- _Structured diff data_
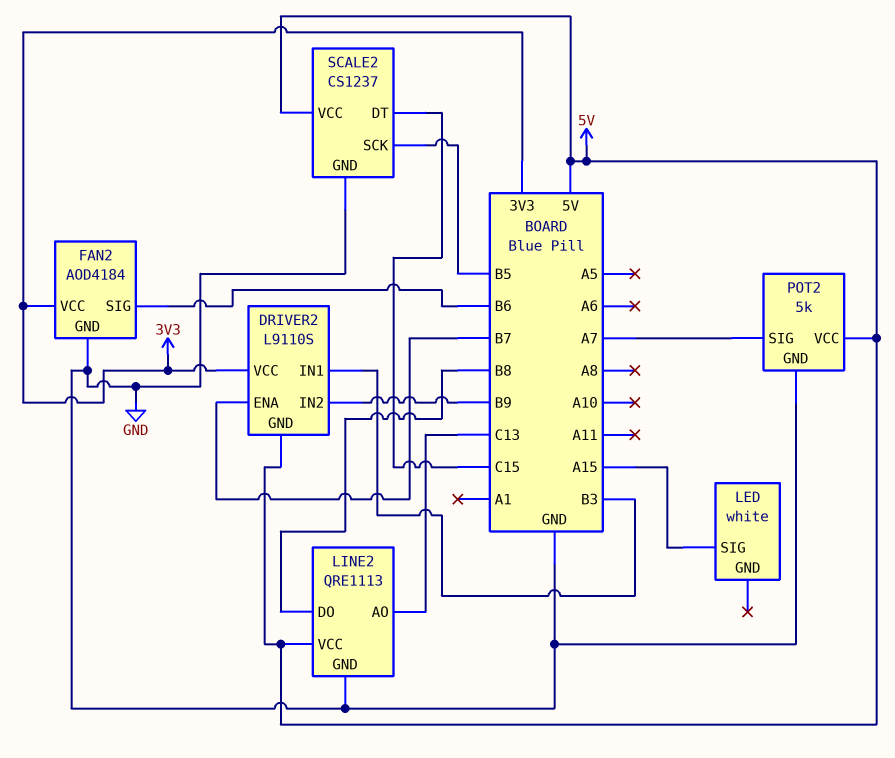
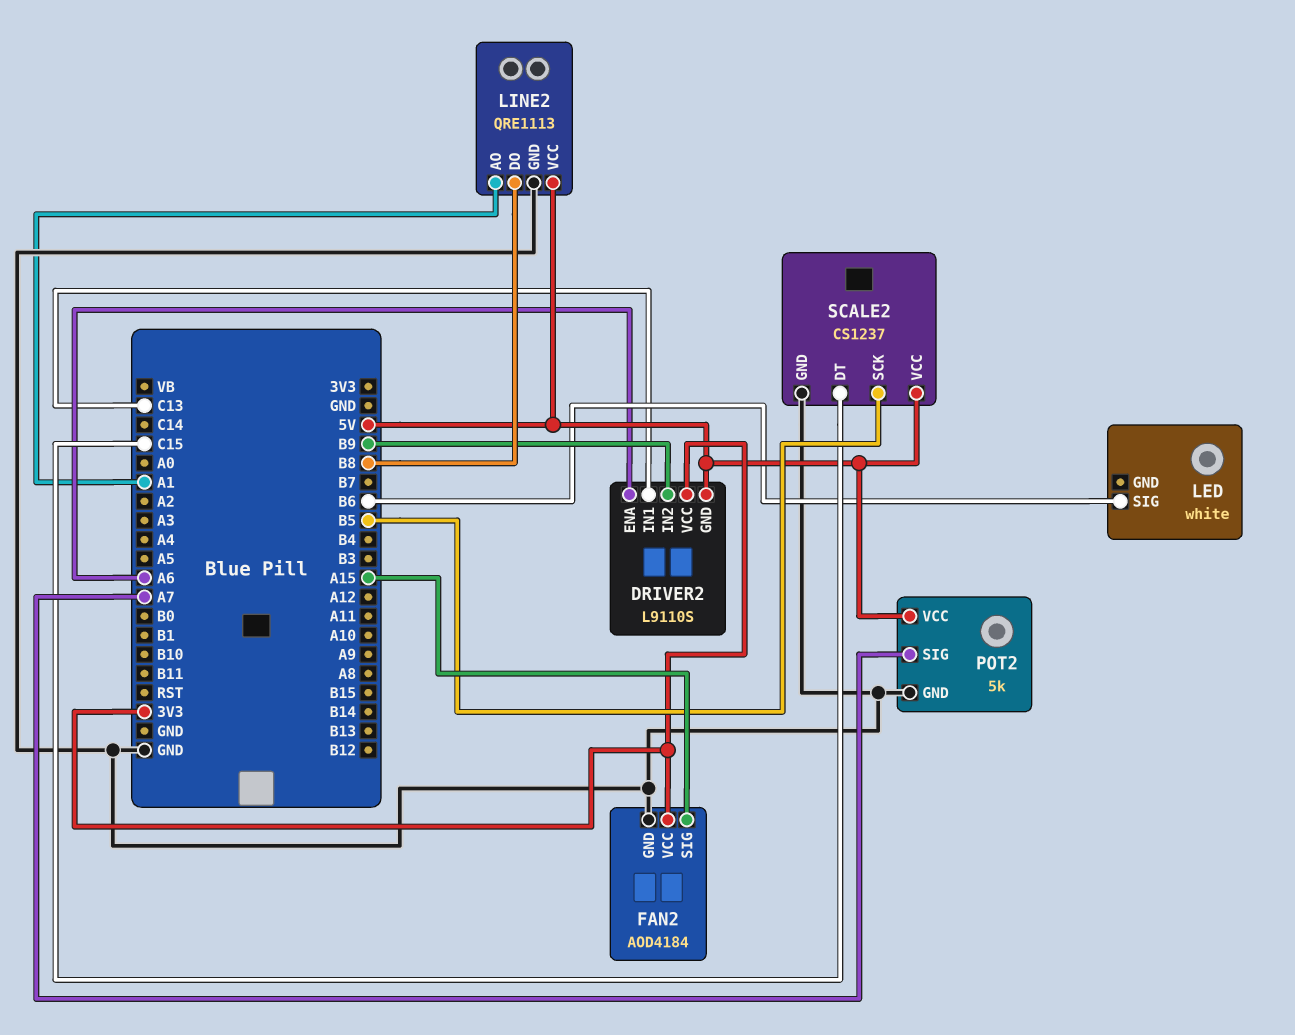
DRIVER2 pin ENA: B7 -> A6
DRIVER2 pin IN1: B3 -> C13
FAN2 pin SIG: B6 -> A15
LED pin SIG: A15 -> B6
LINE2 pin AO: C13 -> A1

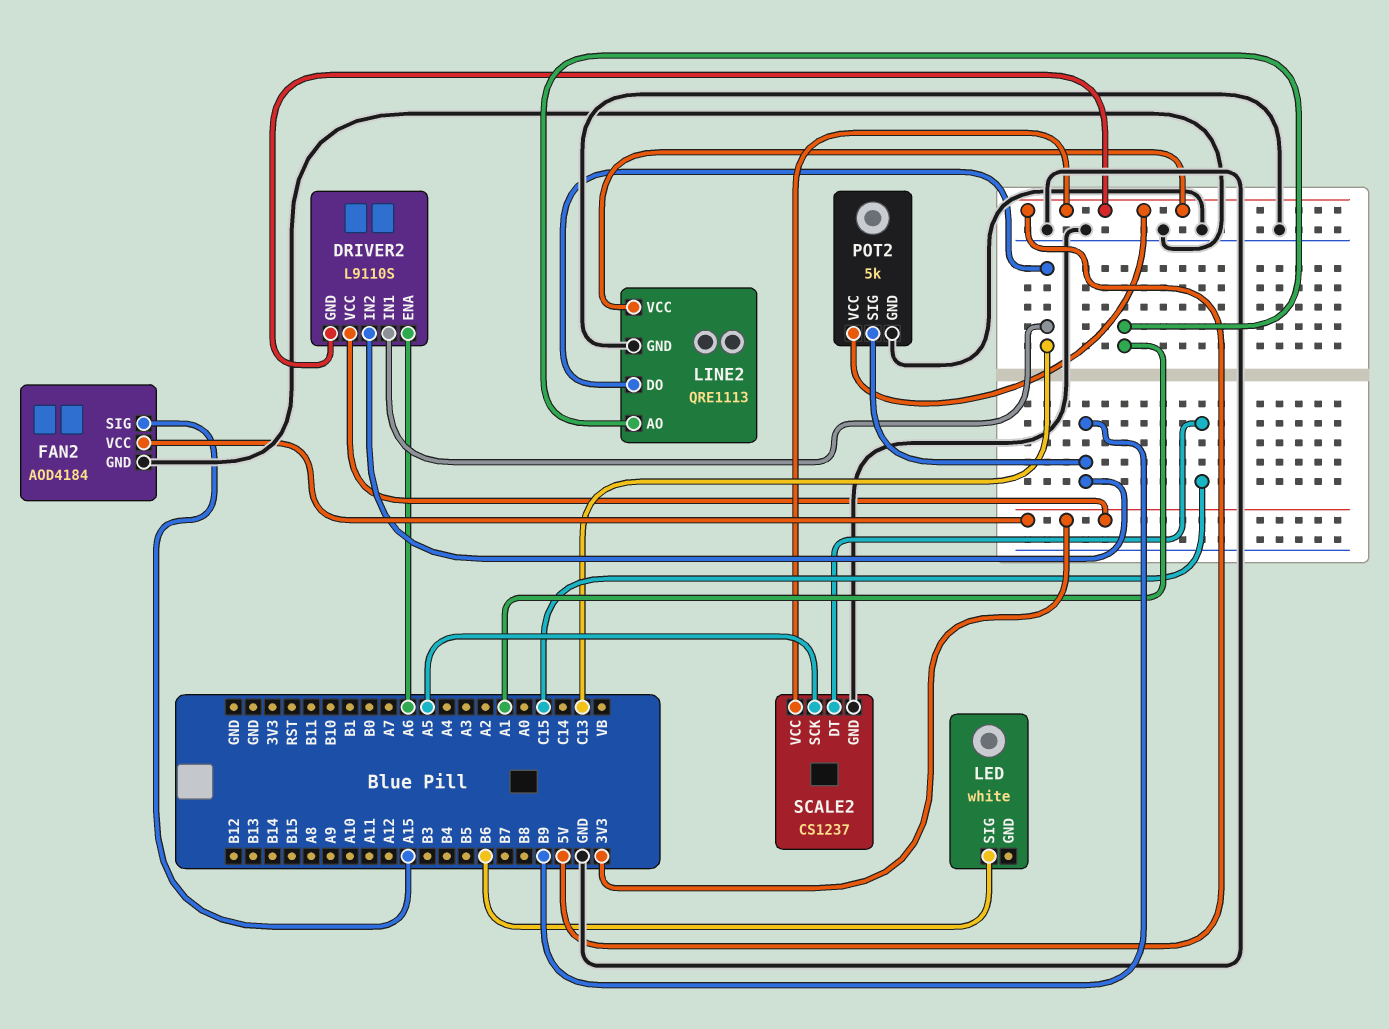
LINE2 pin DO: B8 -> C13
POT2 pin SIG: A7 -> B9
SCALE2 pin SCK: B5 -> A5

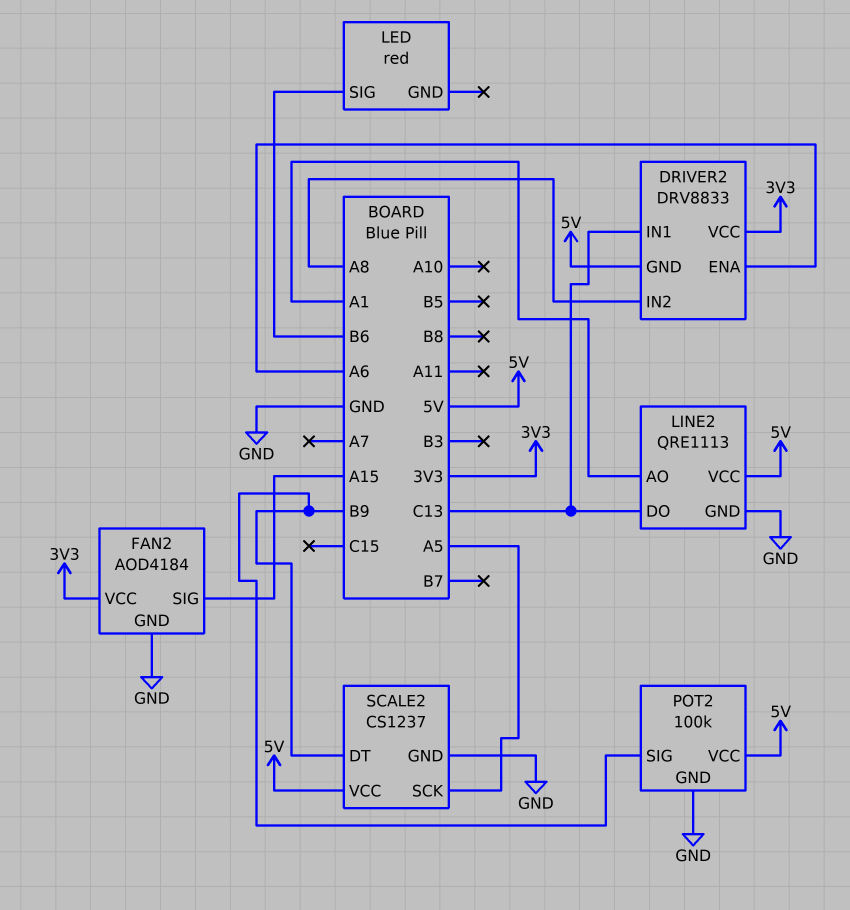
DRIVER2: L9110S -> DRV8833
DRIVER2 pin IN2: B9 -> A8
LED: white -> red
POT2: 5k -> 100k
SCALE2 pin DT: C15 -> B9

- _WORK TASK_
Repeat the line that contains "DRIVER2 pin IN2: B9 -> A8", then every line after it until the records end, with nothing added.

- _EXPECTED OUTPUT_
DRIVER2 pin IN2: B9 -> A8
LED: white -> red
POT2: 5k -> 100k
SCALE2 pin DT: C15 -> B9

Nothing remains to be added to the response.